Work required: Copy word for word, please, the lines of the entries below running from the one containing "(177, 265) = (436, 351): white" to the one containing "(450, 298) = (566, 175): black", both ends included.

Listed records:

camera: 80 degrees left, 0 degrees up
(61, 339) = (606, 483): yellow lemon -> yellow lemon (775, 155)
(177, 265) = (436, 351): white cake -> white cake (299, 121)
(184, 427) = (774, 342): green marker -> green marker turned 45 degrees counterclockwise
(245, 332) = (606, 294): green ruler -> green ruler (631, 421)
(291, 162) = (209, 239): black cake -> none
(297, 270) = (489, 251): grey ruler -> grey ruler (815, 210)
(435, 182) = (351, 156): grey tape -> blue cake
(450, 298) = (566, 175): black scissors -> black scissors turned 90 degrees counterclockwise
==
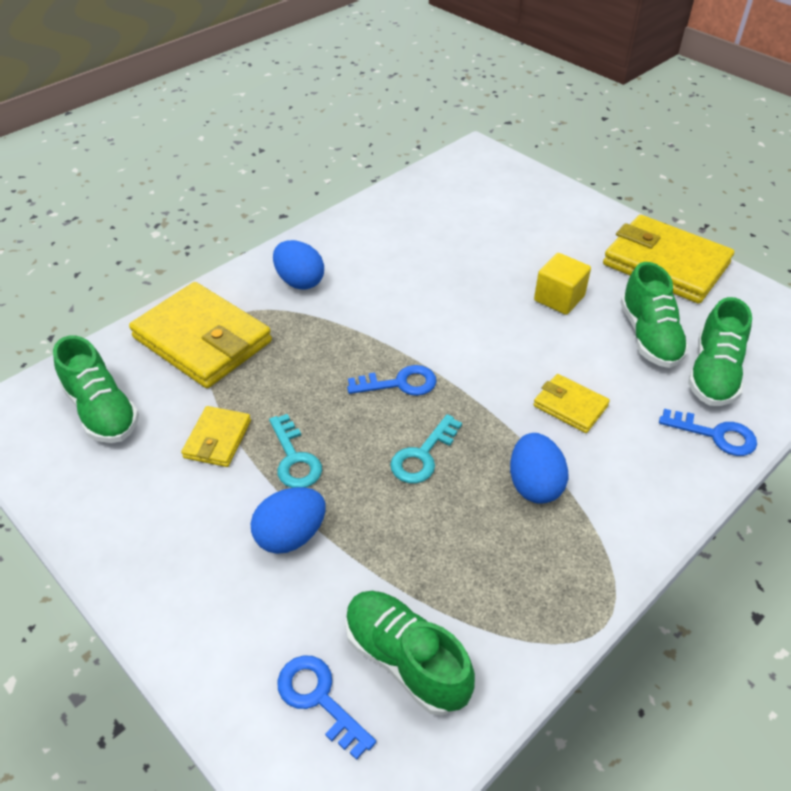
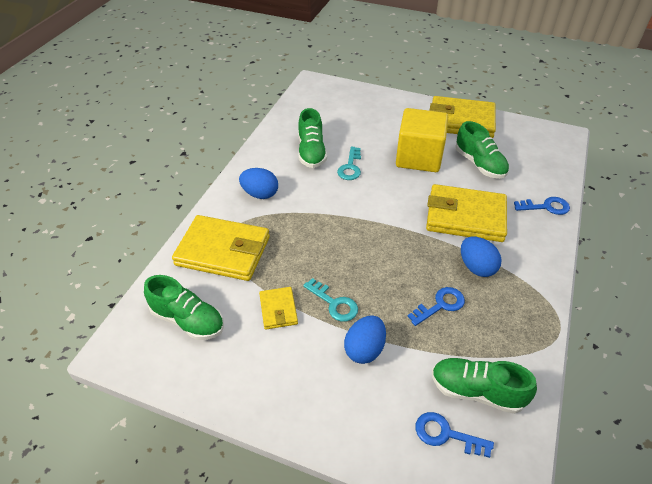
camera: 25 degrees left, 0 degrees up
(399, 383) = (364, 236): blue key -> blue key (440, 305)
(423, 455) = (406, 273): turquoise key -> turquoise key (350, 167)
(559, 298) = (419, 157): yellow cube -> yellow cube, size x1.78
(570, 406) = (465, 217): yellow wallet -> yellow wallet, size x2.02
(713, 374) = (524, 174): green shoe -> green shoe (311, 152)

Result for this exercise:
(177, 265) = (436, 351): white cake -> white cake (299, 121)
(184, 427) = (774, 342): green marker -> green marker turned 45 degrees counterclockwise
(245, 332) = (606, 294): green ruler -> green ruler (631, 421)
(291, 162) = (209, 239): black cake -> none
(297, 270) = (489, 251): grey ruler -> grey ruler (815, 210)
(435, 182) = (351, 156): grey tape -> blue cake
(450, 298) = (566, 175): black scissors -> black scissors turned 90 degrees counterclockwise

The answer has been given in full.